— Colored object listings —

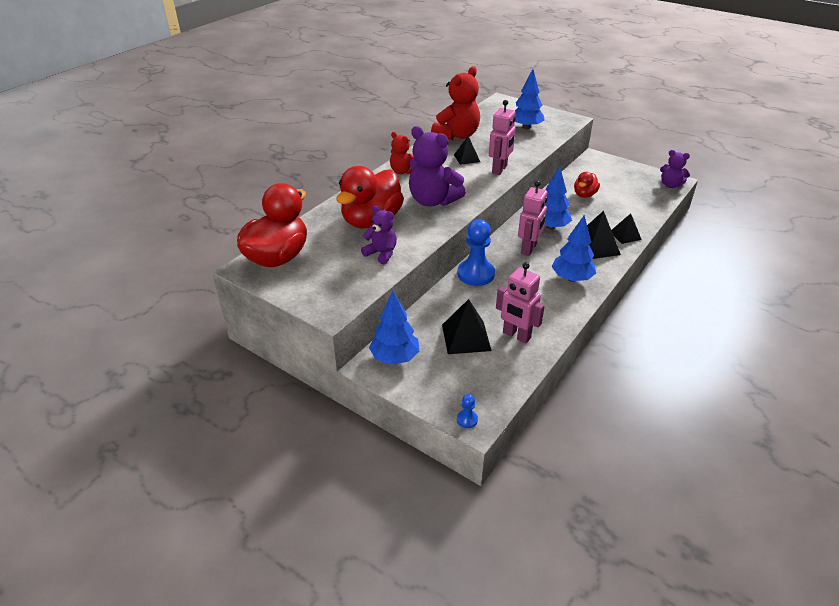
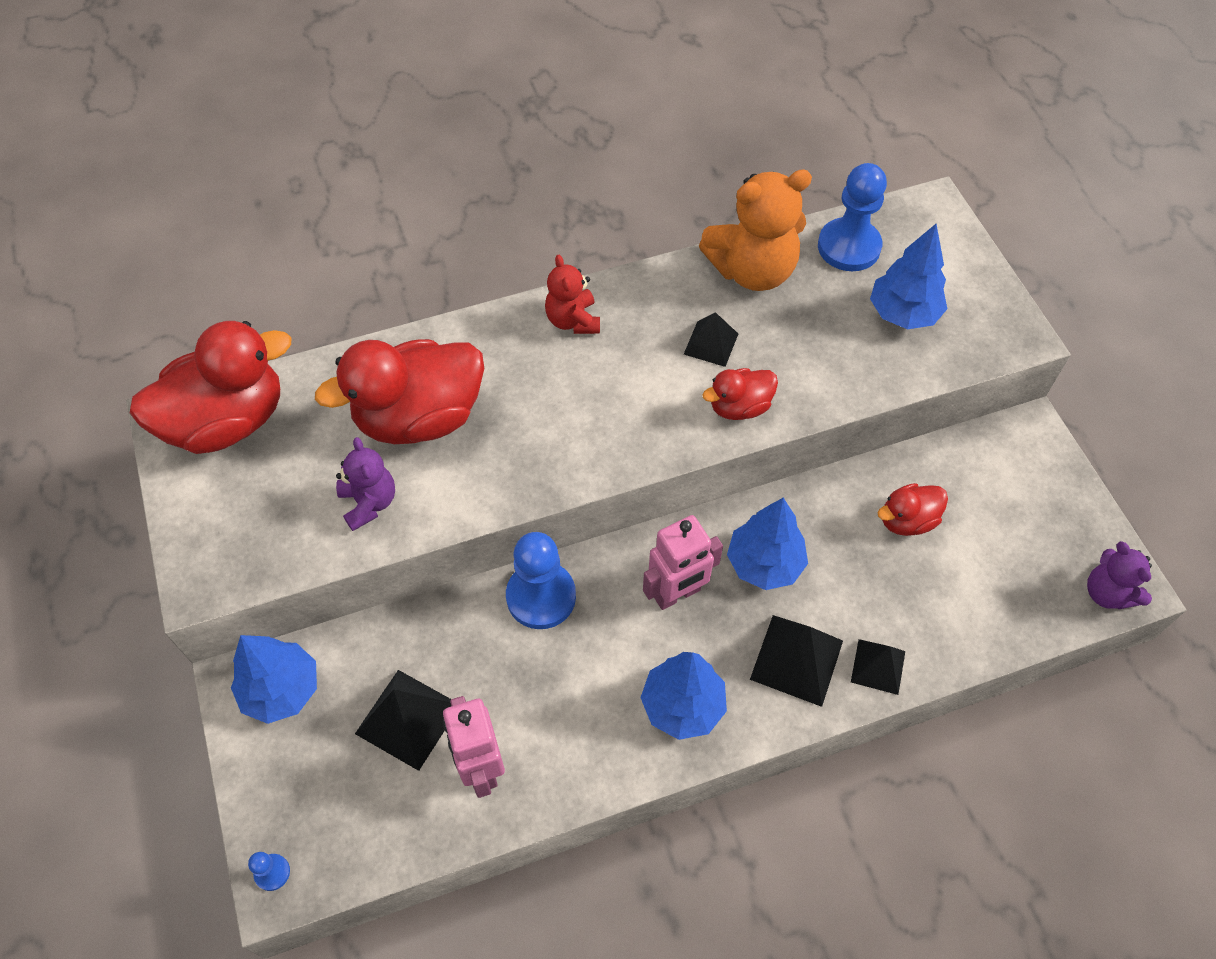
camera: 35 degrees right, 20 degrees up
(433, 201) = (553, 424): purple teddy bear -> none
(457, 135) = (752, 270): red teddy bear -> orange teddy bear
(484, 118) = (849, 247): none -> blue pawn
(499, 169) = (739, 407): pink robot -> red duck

— Exercise brief —
Go through the records above, find every line with the word "bear", and list those lines.

— Answer —
(433, 201) = (553, 424): purple teddy bear -> none
(457, 135) = (752, 270): red teddy bear -> orange teddy bear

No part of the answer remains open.